▸ Records provided:

☆ ☆ ☆ ☆ ☆ ☆ ☆

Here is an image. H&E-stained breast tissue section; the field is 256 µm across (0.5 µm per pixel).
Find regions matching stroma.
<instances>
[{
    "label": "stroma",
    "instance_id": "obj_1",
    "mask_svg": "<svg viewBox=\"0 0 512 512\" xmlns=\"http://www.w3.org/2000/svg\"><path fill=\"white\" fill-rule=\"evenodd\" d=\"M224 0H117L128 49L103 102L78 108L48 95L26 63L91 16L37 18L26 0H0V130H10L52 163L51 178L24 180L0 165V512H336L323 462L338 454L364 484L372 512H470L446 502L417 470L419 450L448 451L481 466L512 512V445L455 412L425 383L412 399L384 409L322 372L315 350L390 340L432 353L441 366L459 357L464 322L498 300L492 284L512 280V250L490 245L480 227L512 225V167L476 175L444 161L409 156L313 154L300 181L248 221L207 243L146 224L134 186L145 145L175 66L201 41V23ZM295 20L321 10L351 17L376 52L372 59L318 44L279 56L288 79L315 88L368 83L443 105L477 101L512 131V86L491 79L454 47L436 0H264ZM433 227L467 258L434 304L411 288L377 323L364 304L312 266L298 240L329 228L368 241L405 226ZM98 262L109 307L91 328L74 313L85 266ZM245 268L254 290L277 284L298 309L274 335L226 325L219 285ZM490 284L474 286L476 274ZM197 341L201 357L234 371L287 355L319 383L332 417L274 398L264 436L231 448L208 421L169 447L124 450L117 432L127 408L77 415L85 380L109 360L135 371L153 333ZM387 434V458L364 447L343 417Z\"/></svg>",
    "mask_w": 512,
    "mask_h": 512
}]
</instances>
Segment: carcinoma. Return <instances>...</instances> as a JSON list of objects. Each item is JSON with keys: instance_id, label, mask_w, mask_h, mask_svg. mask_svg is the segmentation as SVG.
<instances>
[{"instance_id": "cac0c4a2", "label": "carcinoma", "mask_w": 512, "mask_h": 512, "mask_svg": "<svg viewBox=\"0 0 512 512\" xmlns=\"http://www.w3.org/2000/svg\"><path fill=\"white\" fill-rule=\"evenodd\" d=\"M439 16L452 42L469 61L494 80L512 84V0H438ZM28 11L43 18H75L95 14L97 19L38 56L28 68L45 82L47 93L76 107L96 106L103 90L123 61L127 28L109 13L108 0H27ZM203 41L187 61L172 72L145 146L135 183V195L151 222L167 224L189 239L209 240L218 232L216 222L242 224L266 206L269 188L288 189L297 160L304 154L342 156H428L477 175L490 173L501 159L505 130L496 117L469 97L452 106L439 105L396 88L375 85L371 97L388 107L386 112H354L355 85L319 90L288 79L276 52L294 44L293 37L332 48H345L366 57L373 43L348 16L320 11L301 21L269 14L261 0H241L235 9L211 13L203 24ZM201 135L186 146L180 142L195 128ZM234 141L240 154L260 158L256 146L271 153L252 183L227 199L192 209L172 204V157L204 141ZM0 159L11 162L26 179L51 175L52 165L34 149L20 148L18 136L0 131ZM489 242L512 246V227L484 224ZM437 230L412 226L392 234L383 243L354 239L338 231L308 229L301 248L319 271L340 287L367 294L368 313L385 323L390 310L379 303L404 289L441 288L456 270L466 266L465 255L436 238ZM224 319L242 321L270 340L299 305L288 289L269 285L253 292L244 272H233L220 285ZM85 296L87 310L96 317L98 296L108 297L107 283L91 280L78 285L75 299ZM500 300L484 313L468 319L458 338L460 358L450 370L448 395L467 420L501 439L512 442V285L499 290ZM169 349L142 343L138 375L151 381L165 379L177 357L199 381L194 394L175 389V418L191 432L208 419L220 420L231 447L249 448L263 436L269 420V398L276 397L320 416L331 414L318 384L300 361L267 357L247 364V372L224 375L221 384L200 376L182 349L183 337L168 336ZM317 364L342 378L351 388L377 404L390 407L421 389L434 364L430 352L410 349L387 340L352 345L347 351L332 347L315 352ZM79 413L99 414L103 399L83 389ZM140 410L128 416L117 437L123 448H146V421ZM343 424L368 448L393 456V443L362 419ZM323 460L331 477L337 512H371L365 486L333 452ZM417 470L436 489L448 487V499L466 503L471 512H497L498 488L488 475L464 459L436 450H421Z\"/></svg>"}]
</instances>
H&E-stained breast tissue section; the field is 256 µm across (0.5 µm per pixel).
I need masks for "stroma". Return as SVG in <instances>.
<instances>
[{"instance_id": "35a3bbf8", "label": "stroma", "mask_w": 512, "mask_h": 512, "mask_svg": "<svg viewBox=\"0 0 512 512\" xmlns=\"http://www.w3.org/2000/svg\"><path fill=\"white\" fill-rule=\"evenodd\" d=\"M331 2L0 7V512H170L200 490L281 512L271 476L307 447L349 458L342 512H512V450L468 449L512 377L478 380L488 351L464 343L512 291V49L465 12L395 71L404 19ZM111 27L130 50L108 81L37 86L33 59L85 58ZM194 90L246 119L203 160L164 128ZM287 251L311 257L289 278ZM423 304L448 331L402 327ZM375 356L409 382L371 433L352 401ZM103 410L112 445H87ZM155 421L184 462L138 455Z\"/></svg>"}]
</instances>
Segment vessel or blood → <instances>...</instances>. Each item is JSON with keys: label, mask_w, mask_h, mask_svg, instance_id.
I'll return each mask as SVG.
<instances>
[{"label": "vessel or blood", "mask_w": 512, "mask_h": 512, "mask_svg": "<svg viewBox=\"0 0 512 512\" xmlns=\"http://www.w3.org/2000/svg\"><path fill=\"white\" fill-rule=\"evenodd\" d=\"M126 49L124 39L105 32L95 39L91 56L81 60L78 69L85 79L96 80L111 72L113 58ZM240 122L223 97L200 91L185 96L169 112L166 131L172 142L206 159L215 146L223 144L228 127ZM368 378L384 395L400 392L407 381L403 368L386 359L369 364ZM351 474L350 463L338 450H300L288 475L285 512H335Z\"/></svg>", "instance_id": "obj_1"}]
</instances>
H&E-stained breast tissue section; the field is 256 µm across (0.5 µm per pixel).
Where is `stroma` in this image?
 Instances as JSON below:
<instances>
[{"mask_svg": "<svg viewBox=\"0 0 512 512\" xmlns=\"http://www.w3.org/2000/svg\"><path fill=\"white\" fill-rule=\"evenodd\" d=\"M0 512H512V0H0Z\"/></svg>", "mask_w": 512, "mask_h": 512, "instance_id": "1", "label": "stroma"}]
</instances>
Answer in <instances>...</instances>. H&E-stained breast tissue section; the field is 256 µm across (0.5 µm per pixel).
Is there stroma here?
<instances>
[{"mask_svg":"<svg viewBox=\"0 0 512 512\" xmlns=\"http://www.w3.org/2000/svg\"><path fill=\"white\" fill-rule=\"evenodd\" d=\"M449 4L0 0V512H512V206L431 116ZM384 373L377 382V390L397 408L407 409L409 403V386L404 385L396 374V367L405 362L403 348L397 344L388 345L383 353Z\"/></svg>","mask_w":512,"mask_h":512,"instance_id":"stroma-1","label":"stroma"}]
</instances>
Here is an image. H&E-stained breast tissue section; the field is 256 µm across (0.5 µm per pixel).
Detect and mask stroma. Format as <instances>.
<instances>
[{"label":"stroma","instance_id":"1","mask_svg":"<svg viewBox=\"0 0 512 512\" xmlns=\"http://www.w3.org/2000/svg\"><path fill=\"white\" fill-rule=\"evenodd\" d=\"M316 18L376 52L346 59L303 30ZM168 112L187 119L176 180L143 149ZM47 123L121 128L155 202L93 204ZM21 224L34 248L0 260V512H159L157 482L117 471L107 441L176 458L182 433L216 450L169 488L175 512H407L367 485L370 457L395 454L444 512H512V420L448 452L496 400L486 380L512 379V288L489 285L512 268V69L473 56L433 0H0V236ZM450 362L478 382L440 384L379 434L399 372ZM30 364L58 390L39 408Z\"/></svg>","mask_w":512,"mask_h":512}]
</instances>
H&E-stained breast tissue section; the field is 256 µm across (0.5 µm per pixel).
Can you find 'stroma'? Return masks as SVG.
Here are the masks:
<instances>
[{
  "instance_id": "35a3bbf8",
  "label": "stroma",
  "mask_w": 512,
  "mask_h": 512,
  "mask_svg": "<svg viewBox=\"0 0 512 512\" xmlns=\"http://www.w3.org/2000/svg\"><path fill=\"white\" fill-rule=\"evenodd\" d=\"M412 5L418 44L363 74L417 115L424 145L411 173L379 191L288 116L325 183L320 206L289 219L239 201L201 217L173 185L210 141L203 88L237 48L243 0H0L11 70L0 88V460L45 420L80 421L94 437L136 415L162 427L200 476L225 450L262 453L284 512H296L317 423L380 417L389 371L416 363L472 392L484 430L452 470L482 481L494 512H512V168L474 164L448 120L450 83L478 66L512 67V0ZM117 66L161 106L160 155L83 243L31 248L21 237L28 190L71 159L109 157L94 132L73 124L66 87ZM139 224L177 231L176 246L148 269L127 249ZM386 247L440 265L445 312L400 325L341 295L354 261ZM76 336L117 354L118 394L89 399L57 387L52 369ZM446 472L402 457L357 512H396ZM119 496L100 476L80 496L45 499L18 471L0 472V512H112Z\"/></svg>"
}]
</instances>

☆ ☆ ☆ ☆ ☆ ☆ ☆

▸ The problem: Transcribe precisely the lines between the one that contains "in this image?" and the one that contains "Answer in <instances>...</instances>.", counting those two lines as part of the range.

▸ In response:
Where is `stroma` in this image?
 Instances as JSON below:
<instances>
[{"mask_svg": "<svg viewBox=\"0 0 512 512\" xmlns=\"http://www.w3.org/2000/svg\"><path fill=\"white\" fill-rule=\"evenodd\" d=\"M0 512H512V0H0Z\"/></svg>", "mask_w": 512, "mask_h": 512, "instance_id": "1", "label": "stroma"}]
</instances>
Answer in <instances>...</instances>. H&E-stained breast tissue section; the field is 256 µm across (0.5 µm per pixel).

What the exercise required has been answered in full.